DATA PROVIDED>
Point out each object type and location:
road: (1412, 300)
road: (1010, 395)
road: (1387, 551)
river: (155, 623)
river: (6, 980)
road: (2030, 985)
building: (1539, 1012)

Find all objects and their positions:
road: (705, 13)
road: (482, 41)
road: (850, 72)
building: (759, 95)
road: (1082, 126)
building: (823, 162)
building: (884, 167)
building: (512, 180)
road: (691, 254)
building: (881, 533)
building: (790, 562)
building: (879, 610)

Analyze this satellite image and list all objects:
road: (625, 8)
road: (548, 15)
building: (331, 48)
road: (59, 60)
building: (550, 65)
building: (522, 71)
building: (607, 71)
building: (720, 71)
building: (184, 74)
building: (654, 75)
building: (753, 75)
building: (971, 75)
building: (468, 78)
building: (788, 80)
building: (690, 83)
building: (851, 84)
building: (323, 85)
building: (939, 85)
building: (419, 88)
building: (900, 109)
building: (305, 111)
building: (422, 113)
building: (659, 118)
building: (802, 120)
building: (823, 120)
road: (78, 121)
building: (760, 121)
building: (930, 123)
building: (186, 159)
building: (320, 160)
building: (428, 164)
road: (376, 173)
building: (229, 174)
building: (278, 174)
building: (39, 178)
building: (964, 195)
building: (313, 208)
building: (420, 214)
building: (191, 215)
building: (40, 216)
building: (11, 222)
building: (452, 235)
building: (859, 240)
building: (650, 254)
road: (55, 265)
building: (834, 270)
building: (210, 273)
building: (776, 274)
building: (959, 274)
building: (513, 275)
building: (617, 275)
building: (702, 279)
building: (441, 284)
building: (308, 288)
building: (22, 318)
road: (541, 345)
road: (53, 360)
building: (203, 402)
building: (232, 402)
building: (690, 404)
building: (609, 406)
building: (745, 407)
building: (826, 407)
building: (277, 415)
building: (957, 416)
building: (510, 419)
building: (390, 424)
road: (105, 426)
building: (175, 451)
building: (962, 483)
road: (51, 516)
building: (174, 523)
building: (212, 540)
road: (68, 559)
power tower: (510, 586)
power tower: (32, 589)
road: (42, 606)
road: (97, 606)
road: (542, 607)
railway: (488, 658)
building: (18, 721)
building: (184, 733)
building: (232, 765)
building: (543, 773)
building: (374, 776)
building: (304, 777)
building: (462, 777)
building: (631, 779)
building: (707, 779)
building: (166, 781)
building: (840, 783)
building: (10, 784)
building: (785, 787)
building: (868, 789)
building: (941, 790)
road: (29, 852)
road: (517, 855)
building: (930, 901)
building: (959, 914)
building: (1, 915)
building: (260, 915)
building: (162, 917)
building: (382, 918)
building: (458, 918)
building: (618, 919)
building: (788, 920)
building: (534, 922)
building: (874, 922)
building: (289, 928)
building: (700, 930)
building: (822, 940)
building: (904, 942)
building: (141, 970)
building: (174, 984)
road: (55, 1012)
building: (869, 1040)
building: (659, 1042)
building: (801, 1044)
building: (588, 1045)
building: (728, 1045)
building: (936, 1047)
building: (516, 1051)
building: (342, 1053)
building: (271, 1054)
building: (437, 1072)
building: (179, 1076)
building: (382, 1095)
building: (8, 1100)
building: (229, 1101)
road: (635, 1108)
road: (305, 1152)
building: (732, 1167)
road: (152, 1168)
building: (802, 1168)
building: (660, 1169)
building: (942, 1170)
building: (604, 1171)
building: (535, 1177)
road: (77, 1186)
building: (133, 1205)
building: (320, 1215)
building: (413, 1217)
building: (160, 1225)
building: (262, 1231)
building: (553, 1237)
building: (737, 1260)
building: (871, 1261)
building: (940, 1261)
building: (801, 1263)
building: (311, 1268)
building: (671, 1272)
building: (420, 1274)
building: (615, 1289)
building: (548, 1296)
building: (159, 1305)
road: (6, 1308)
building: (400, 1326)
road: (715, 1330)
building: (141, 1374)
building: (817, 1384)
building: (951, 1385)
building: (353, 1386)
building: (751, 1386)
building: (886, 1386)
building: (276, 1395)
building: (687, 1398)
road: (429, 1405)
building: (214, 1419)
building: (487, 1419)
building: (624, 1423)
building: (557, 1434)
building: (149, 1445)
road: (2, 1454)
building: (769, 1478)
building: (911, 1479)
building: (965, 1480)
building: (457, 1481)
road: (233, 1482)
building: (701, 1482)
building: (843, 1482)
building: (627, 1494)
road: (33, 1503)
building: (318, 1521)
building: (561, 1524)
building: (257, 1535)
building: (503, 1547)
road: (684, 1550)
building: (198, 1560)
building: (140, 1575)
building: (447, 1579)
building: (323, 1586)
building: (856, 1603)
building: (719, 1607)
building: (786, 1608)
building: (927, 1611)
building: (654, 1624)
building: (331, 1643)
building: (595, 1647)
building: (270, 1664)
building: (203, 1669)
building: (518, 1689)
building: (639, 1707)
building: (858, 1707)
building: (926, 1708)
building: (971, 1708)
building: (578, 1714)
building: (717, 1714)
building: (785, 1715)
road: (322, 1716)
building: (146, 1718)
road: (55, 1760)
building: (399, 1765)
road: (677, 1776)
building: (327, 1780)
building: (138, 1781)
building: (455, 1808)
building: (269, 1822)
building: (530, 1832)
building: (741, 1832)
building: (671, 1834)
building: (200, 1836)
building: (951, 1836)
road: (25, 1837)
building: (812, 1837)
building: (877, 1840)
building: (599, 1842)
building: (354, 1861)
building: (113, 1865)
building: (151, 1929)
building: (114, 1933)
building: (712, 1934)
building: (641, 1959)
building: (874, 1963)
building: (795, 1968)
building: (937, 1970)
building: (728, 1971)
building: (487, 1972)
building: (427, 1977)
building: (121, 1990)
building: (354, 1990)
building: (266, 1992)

WHAT YOU SHOULD DO>
Retype the material exactly.

RESULT>
Point out each object type and location:
road: (1412, 300)
road: (1010, 395)
road: (1387, 551)
river: (155, 623)
river: (6, 980)
road: (2030, 985)
building: (1539, 1012)

Find all objects and their positions:
road: (705, 13)
road: (482, 41)
road: (850, 72)
building: (759, 95)
road: (1082, 126)
building: (823, 162)
building: (884, 167)
building: (512, 180)
road: (691, 254)
building: (881, 533)
building: (790, 562)
building: (879, 610)

Analyze this satellite image and list all objects:
road: (625, 8)
road: (548, 15)
building: (331, 48)
road: (59, 60)
building: (550, 65)
building: (522, 71)
building: (607, 71)
building: (720, 71)
building: (184, 74)
building: (654, 75)
building: (753, 75)
building: (971, 75)
building: (468, 78)
building: (788, 80)
building: (690, 83)
building: (851, 84)
building: (323, 85)
building: (939, 85)
building: (419, 88)
building: (900, 109)
building: (305, 111)
building: (422, 113)
building: (659, 118)
building: (802, 120)
building: (823, 120)
road: (78, 121)
building: (760, 121)
building: (930, 123)
building: (186, 159)
building: (320, 160)
building: (428, 164)
road: (376, 173)
building: (229, 174)
building: (278, 174)
building: (39, 178)
building: (964, 195)
building: (313, 208)
building: (420, 214)
building: (191, 215)
building: (40, 216)
building: (11, 222)
building: (452, 235)
building: (859, 240)
building: (650, 254)
road: (55, 265)
building: (834, 270)
building: (210, 273)
building: (776, 274)
building: (959, 274)
building: (513, 275)
building: (617, 275)
building: (702, 279)
building: (441, 284)
building: (308, 288)
building: (22, 318)
road: (541, 345)
road: (53, 360)
building: (203, 402)
building: (232, 402)
building: (690, 404)
building: (609, 406)
building: (745, 407)
building: (826, 407)
building: (277, 415)
building: (957, 416)
building: (510, 419)
building: (390, 424)
road: (105, 426)
building: (175, 451)
building: (962, 483)
road: (51, 516)
building: (174, 523)
building: (212, 540)
road: (68, 559)
power tower: (510, 586)
power tower: (32, 589)
road: (42, 606)
road: (97, 606)
road: (542, 607)
railway: (488, 658)
building: (18, 721)
building: (184, 733)
building: (232, 765)
building: (543, 773)
building: (374, 776)
building: (304, 777)
building: (462, 777)
building: (631, 779)
building: (707, 779)
building: (166, 781)
building: (840, 783)
building: (10, 784)
building: (785, 787)
building: (868, 789)
building: (941, 790)
road: (29, 852)
road: (517, 855)
building: (930, 901)
building: (959, 914)
building: (1, 915)
building: (260, 915)
building: (162, 917)
building: (382, 918)
building: (458, 918)
building: (618, 919)
building: (788, 920)
building: (534, 922)
building: (874, 922)
building: (289, 928)
building: (700, 930)
building: (822, 940)
building: (904, 942)
building: (141, 970)
building: (174, 984)
road: (55, 1012)
building: (869, 1040)
building: (659, 1042)
building: (801, 1044)
building: (588, 1045)
building: (728, 1045)
building: (936, 1047)
building: (516, 1051)
building: (342, 1053)
building: (271, 1054)
building: (437, 1072)
building: (179, 1076)
building: (382, 1095)
building: (8, 1100)
building: (229, 1101)
road: (635, 1108)
road: (305, 1152)
building: (732, 1167)
road: (152, 1168)
building: (802, 1168)
building: (660, 1169)
building: (942, 1170)
building: (604, 1171)
building: (535, 1177)
road: (77, 1186)
building: (133, 1205)
building: (320, 1215)
building: (413, 1217)
building: (160, 1225)
building: (262, 1231)
building: (553, 1237)
building: (737, 1260)
building: (871, 1261)
building: (940, 1261)
building: (801, 1263)
building: (311, 1268)
building: (671, 1272)
building: (420, 1274)
building: (615, 1289)
building: (548, 1296)
building: (159, 1305)
road: (6, 1308)
building: (400, 1326)
road: (715, 1330)
building: (141, 1374)
building: (817, 1384)
building: (951, 1385)
building: (353, 1386)
building: (751, 1386)
building: (886, 1386)
building: (276, 1395)
building: (687, 1398)
road: (429, 1405)
building: (214, 1419)
building: (487, 1419)
building: (624, 1423)
building: (557, 1434)
building: (149, 1445)
road: (2, 1454)
building: (769, 1478)
building: (911, 1479)
building: (965, 1480)
building: (457, 1481)
road: (233, 1482)
building: (701, 1482)
building: (843, 1482)
building: (627, 1494)
road: (33, 1503)
building: (318, 1521)
building: (561, 1524)
building: (257, 1535)
building: (503, 1547)
road: (684, 1550)
building: (198, 1560)
building: (140, 1575)
building: (447, 1579)
building: (323, 1586)
building: (856, 1603)
building: (719, 1607)
building: (786, 1608)
building: (927, 1611)
building: (654, 1624)
building: (331, 1643)
building: (595, 1647)
building: (270, 1664)
building: (203, 1669)
building: (518, 1689)
building: (639, 1707)
building: (858, 1707)
building: (926, 1708)
building: (971, 1708)
building: (578, 1714)
building: (717, 1714)
building: (785, 1715)
road: (322, 1716)
building: (146, 1718)
road: (55, 1760)
building: (399, 1765)
road: (677, 1776)
building: (327, 1780)
building: (138, 1781)
building: (455, 1808)
building: (269, 1822)
building: (530, 1832)
building: (741, 1832)
building: (671, 1834)
building: (200, 1836)
building: (951, 1836)
road: (25, 1837)
building: (812, 1837)
building: (877, 1840)
building: (599, 1842)
building: (354, 1861)
building: (113, 1865)
building: (151, 1929)
building: (114, 1933)
building: (712, 1934)
building: (641, 1959)
building: (874, 1963)
building: (795, 1968)
building: (937, 1970)
building: (728, 1971)
building: (487, 1972)
building: (427, 1977)
building: (121, 1990)
building: (354, 1990)
building: (266, 1992)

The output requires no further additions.